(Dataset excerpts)
========================================

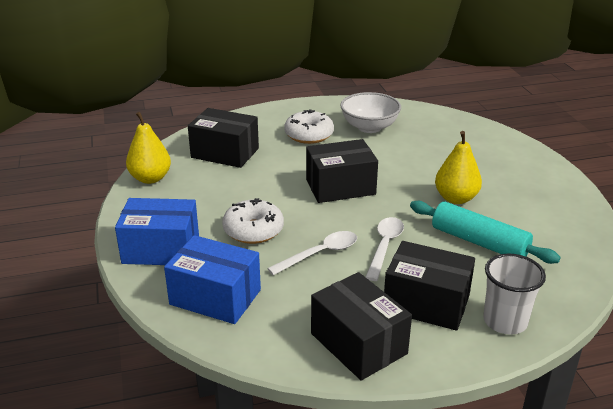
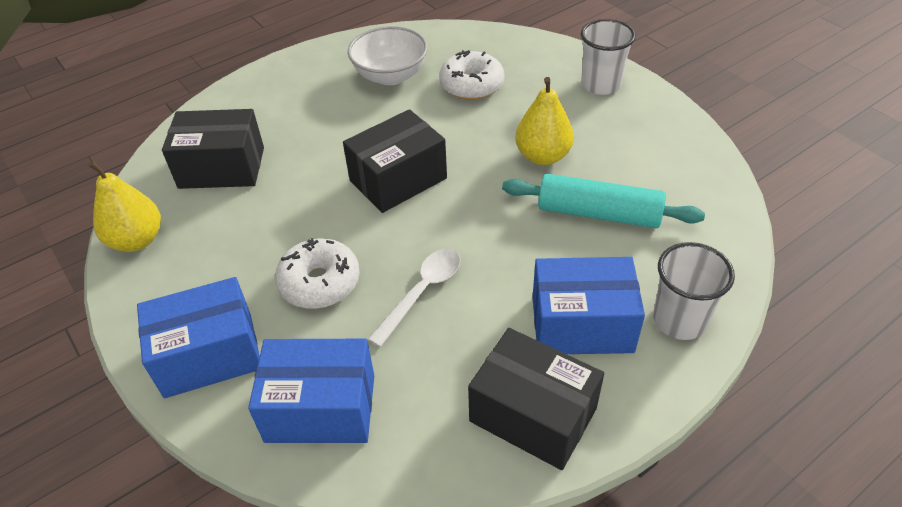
camera: 20 degrees left, 15 degrees up
(309, 135) = (320, 108): white donut -> white donut (471, 85)
(384, 246) = (494, 255): white spoon -> none
(426, 303) = (582, 324): black box -> blue box
(528, 166) = (600, 84): none -> white cup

========================================

=== What you should do ===
The entries above must be restated exactly in the answer, and the pictures left out.

=== Reply to the task ===
camera: 20 degrees left, 15 degrees up
(309, 135) = (320, 108): white donut -> white donut (471, 85)
(384, 246) = (494, 255): white spoon -> none
(426, 303) = (582, 324): black box -> blue box
(528, 166) = (600, 84): none -> white cup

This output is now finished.